Task to complete
Would you copy, word for word, each line from the one with "R204: 36k (DGND, LEVEL) -> 36k (+9V, LEVEL)" to the end of the listing below, skipping all pictures?

The data
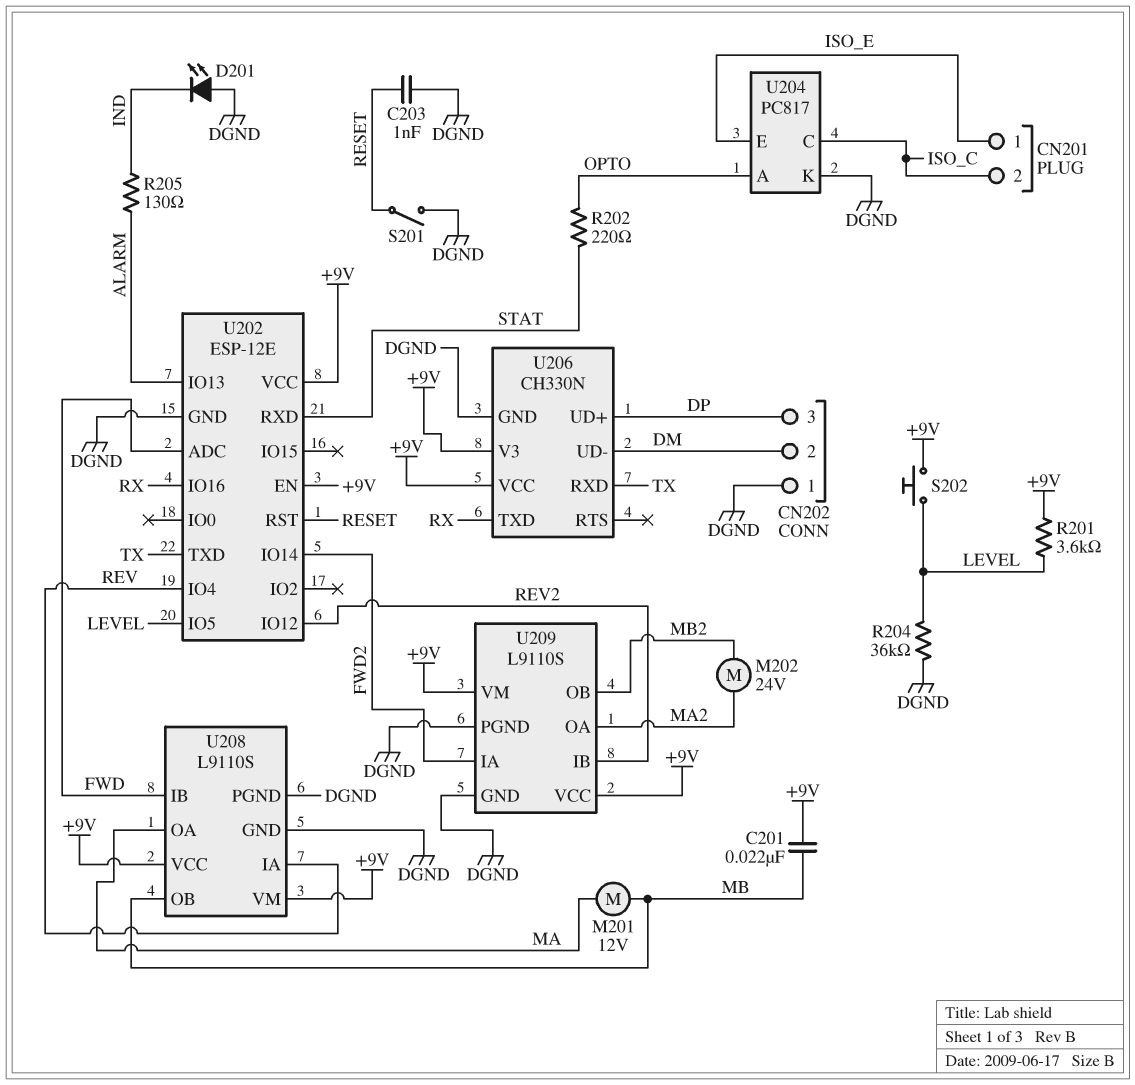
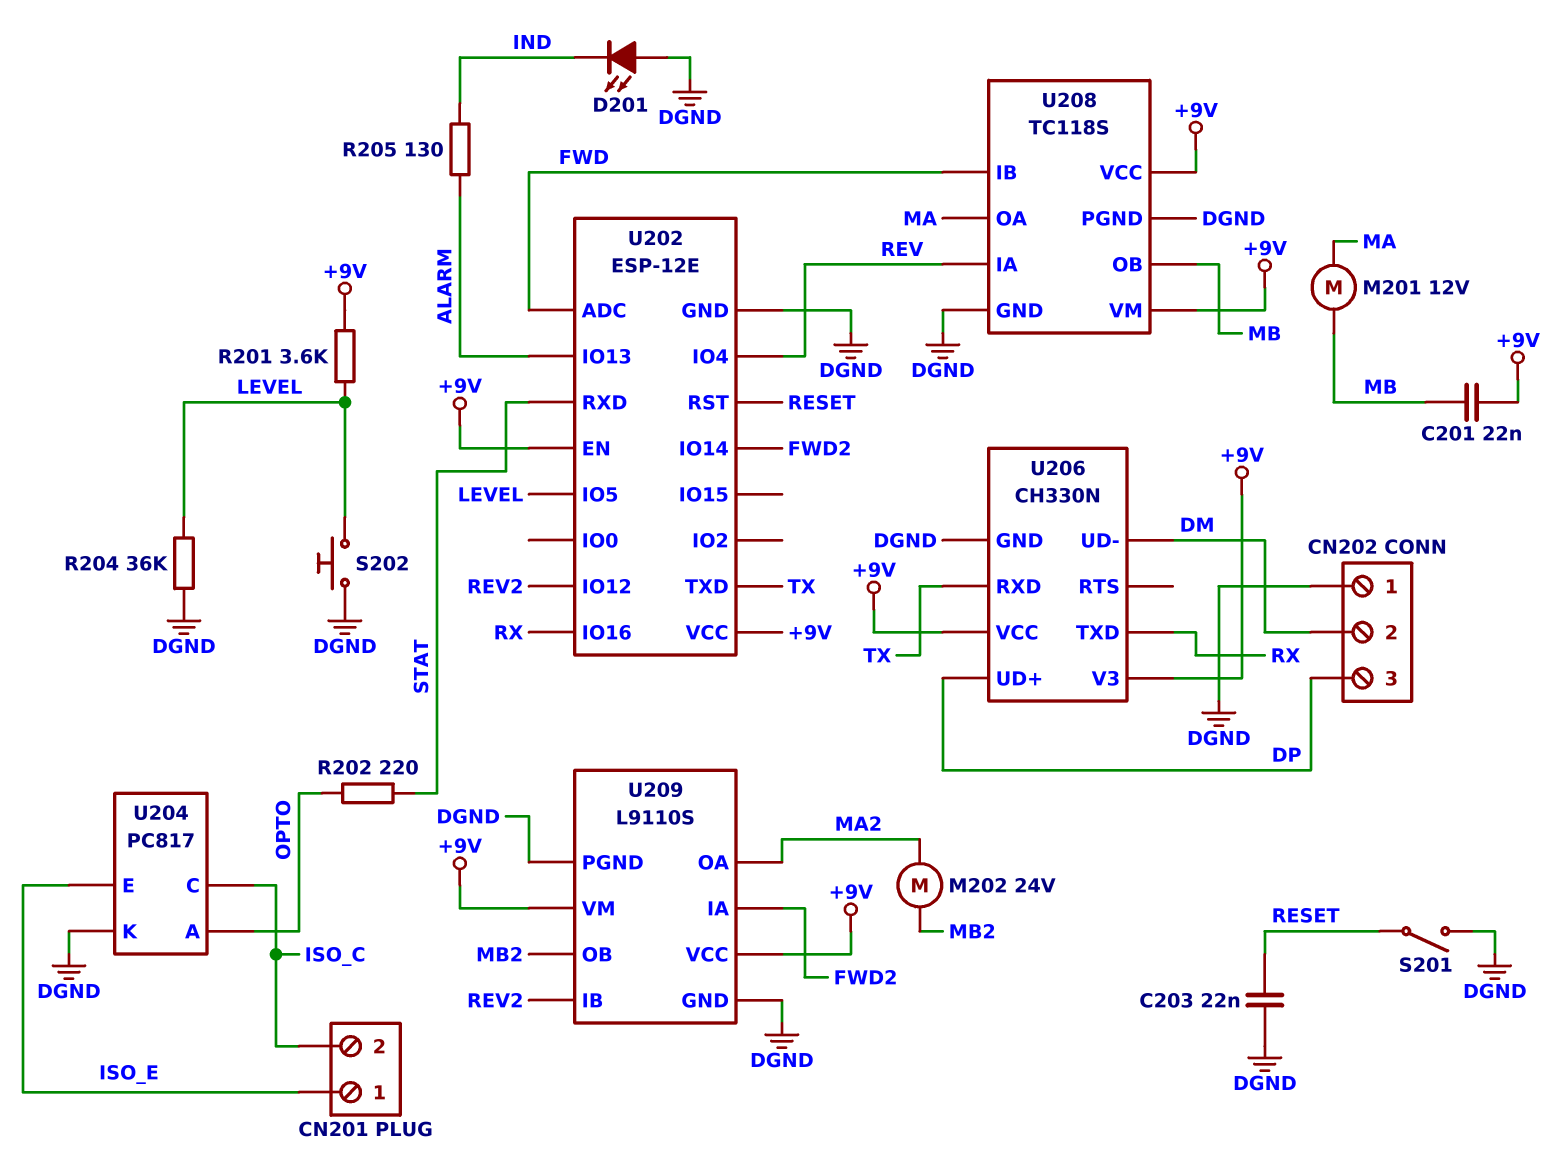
C203: 1nF (DGND, RESET) -> 22nF (DGND, RESET)
S202: button (+9V, LEVEL) -> button (DGND, LEVEL)
U208: L9110S -> TC118S

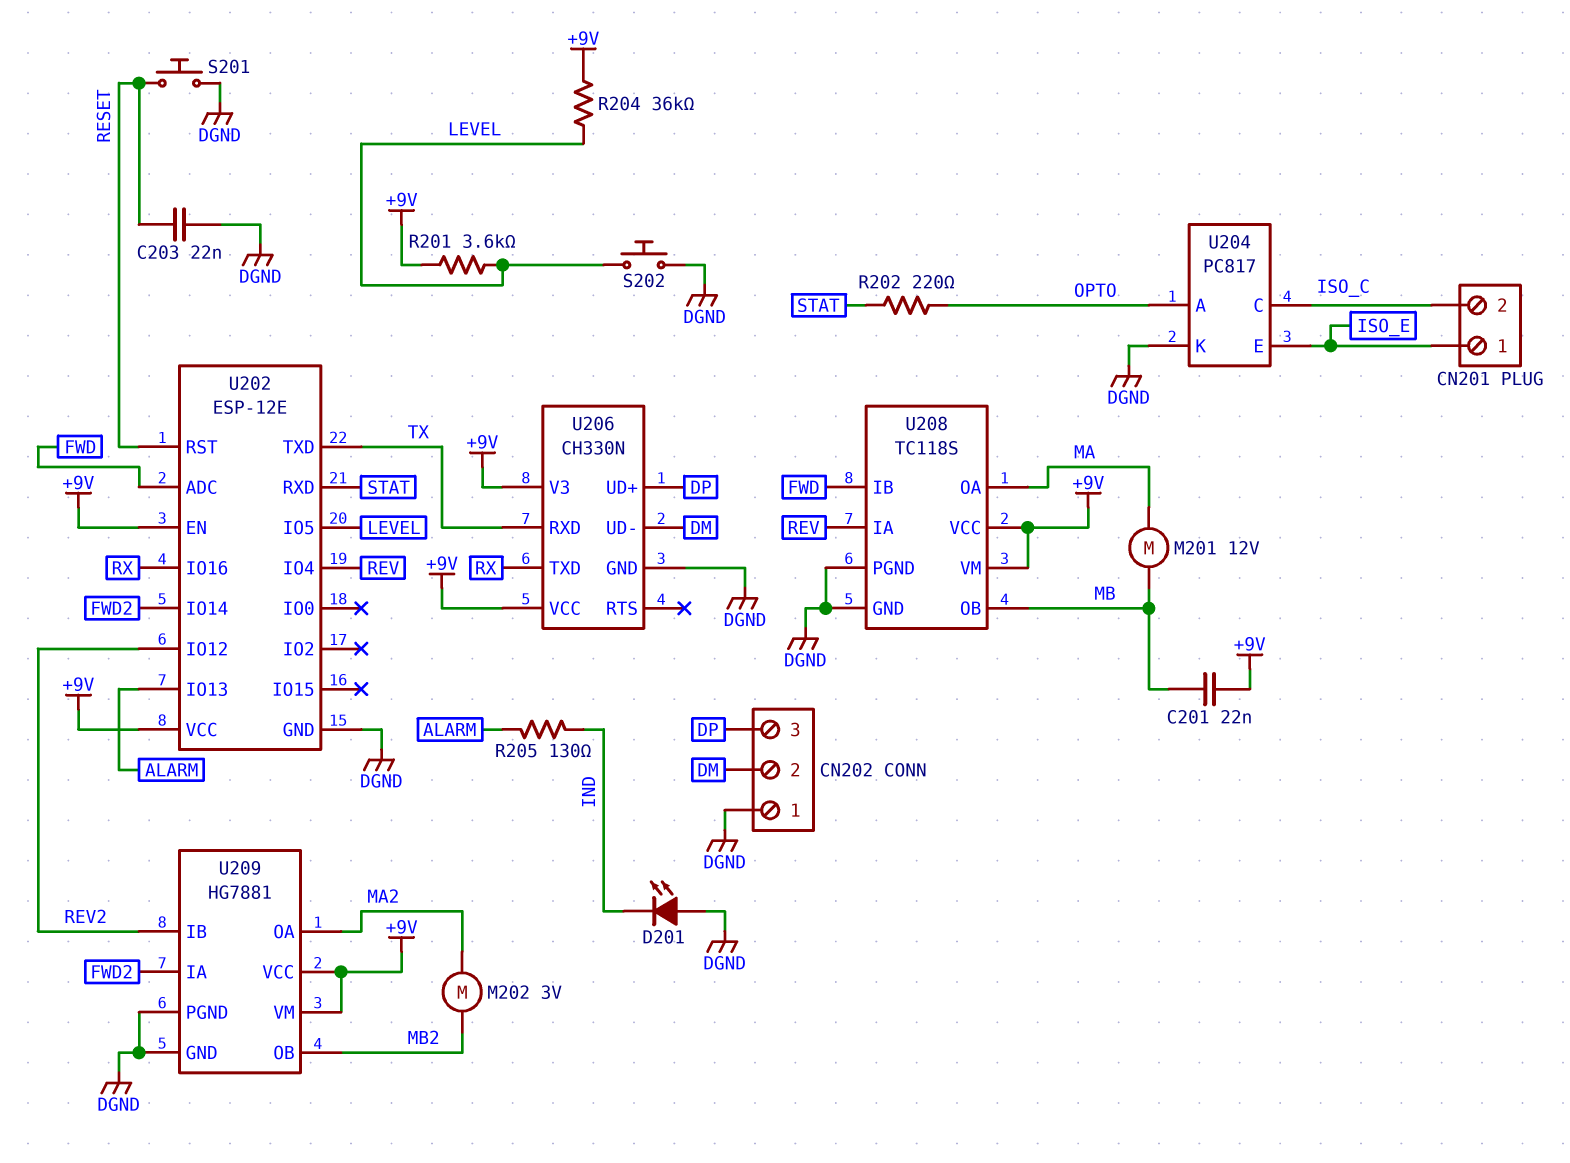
M202: motor 24V (MA2, MB2) -> motor 3V (MA2, MB2)
R204: 36k (DGND, LEVEL) -> 36k (+9V, LEVEL)
S201: switch (DGND, RESET) -> button (DGND, RESET)
U209: L9110S -> HG7881

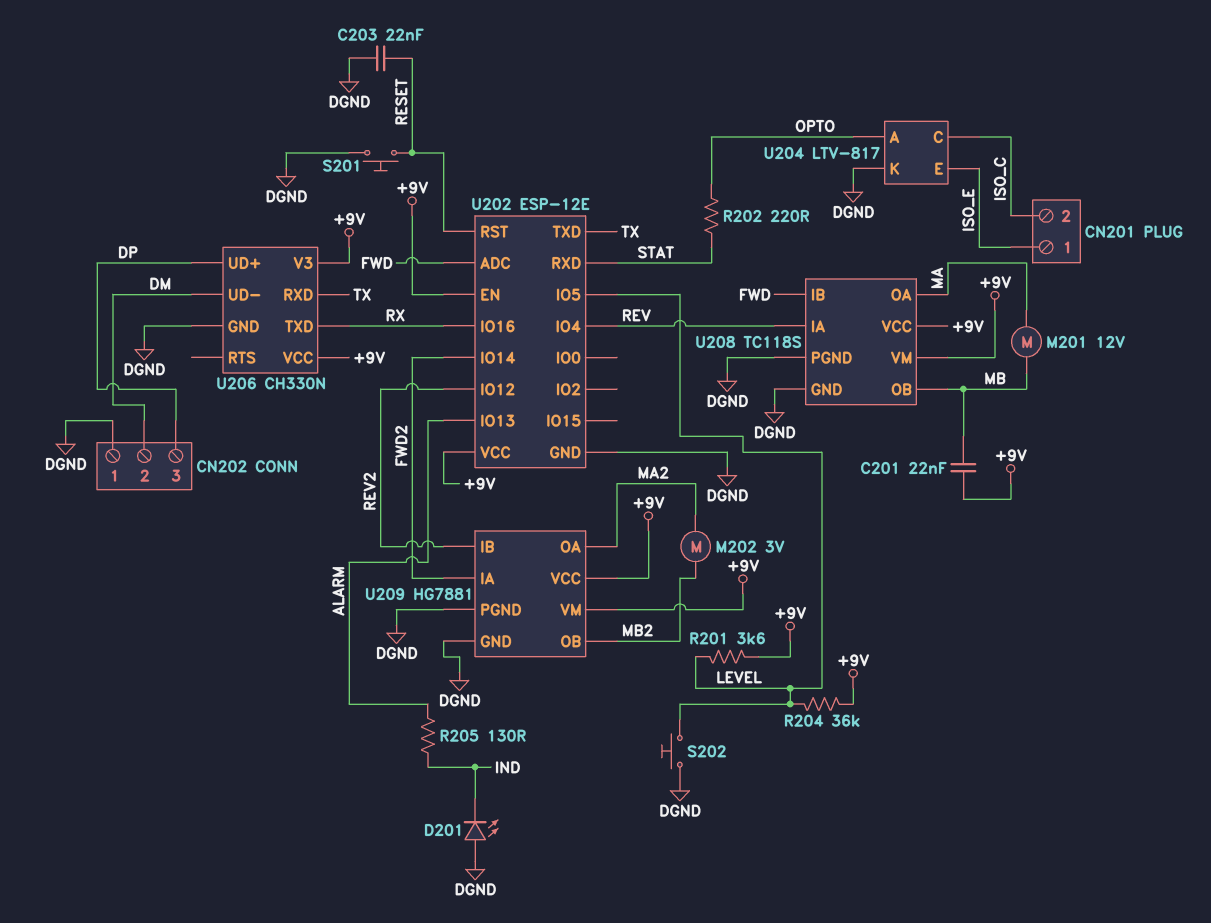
U204: PC817 -> LTV-817

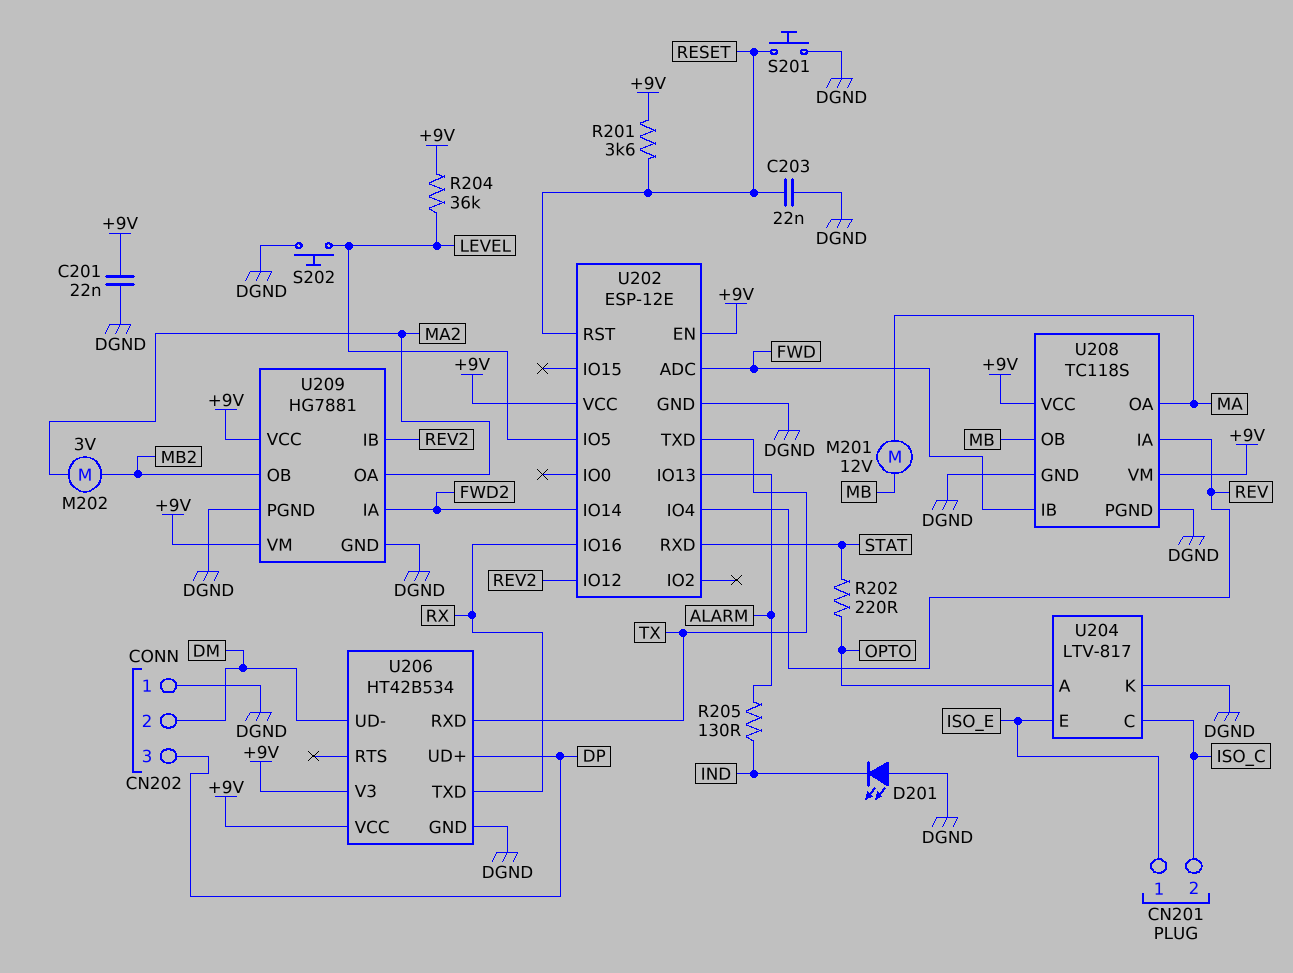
C201: 22nF (+9V, MB) -> 22nF (+9V, DGND)
R201: 3.6k (+9V, LEVEL) -> 3.6k (+9V, RESET)
U206: CH330N -> HT42B534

Response box
R204: 36k (DGND, LEVEL) -> 36k (+9V, LEVEL)
S201: switch (DGND, RESET) -> button (DGND, RESET)
U209: L9110S -> HG7881

U204: PC817 -> LTV-817

C201: 22nF (+9V, MB) -> 22nF (+9V, DGND)
R201: 3.6k (+9V, LEVEL) -> 3.6k (+9V, RESET)
U206: CH330N -> HT42B534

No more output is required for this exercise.